------ DATA SECTION ------

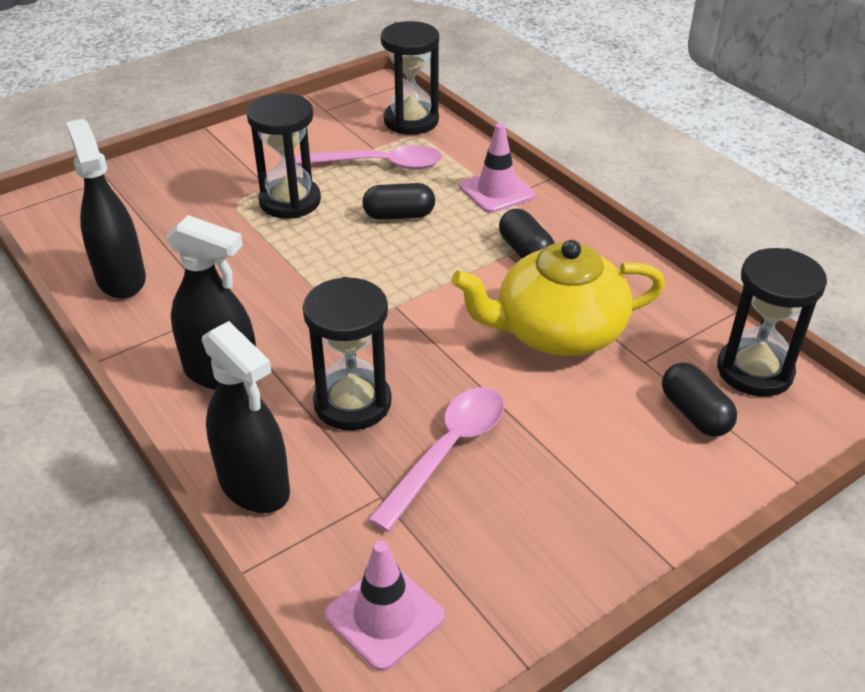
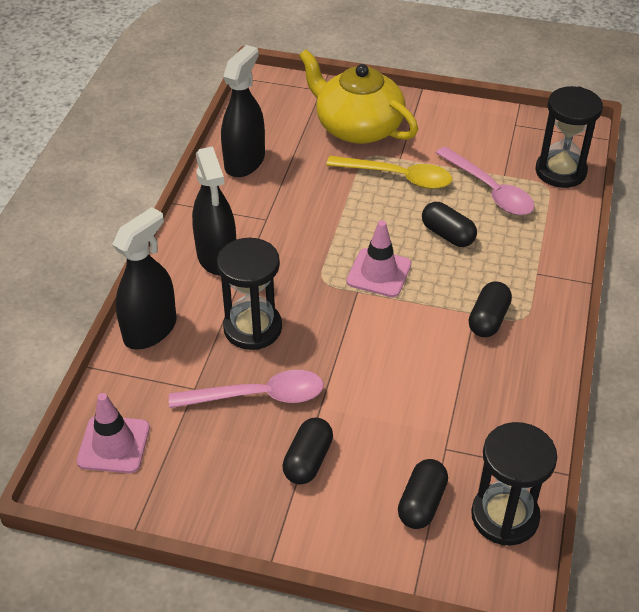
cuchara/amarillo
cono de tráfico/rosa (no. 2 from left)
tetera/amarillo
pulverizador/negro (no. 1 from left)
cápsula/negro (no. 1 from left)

------

• [WHAT YOU WILL DO]
When you copy the data above, reproduce each line exactly and skip every image.

• [SOLUTION TO THE PROBLEM]
cuchara/amarillo
cono de tráfico/rosa (no. 2 from left)
tetera/amarillo
pulverizador/negro (no. 1 from left)
cápsula/negro (no. 1 from left)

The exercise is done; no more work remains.